_Raw data:_
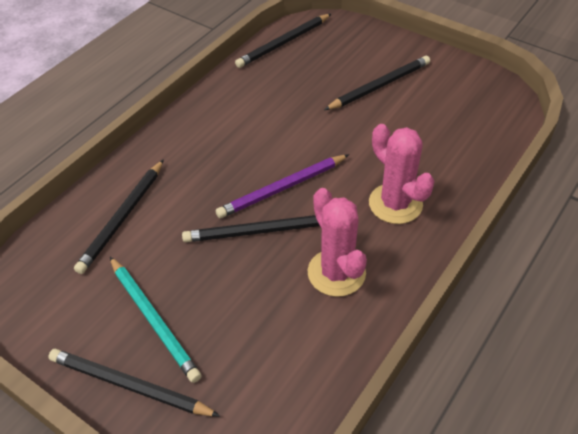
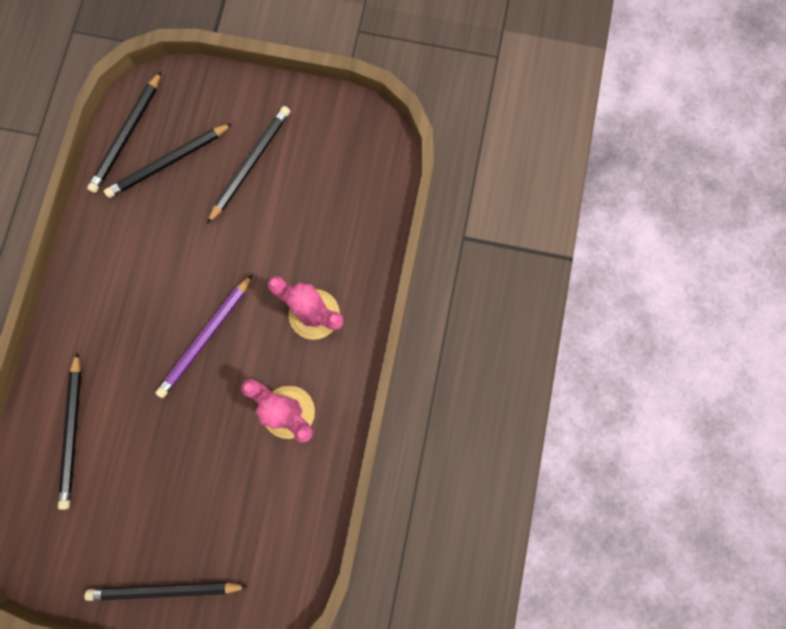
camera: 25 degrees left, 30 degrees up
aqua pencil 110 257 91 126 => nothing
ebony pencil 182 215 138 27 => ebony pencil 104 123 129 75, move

_Requirement:_ Lines containing the word "pencil" must be found in the data above and copied.

_Answer box:_
aqua pencil 110 257 91 126 => nothing
ebony pencil 182 215 138 27 => ebony pencil 104 123 129 75, move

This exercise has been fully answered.